══ Supplied data ══
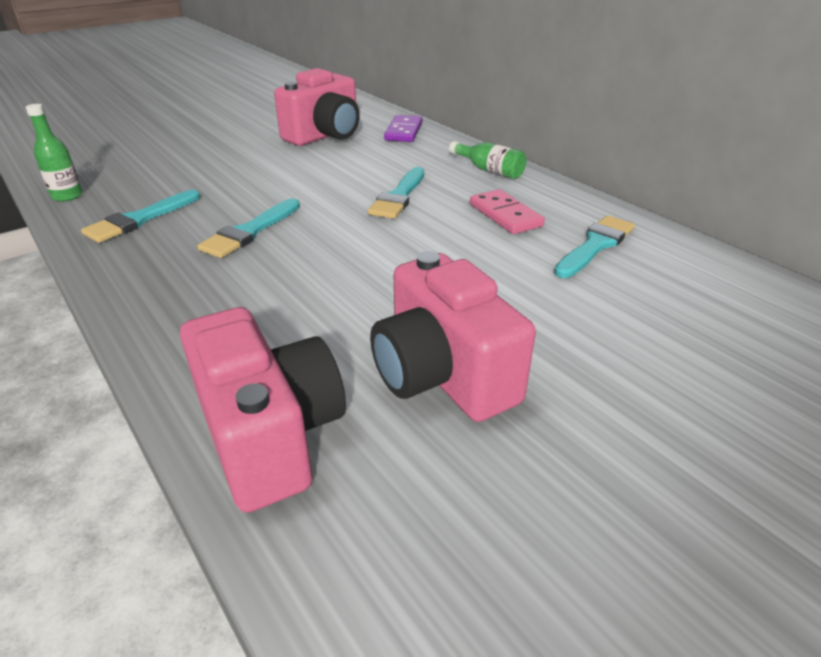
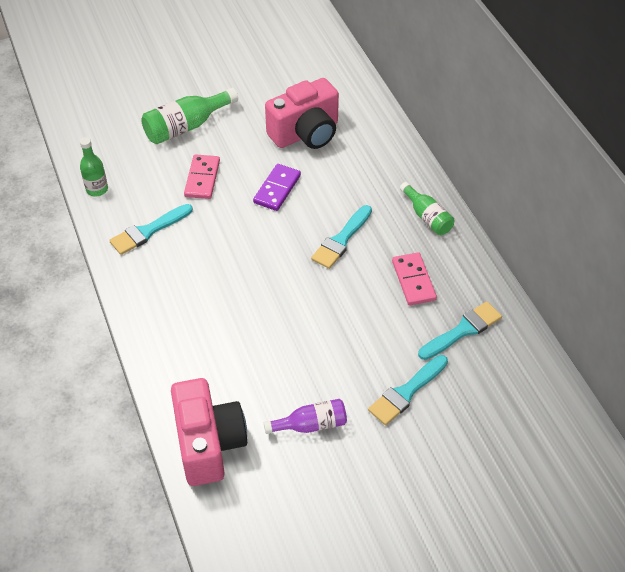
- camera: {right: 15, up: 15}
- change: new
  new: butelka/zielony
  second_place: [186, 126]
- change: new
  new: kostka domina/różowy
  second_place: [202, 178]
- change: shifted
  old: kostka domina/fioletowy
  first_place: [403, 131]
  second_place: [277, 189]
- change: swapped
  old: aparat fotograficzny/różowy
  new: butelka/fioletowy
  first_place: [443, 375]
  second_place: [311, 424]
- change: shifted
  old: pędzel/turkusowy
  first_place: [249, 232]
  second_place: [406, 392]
═══
#### Requirement
State how many lines contain the word "butelka" across the listing, and give no other text.

#### Exercise solution
2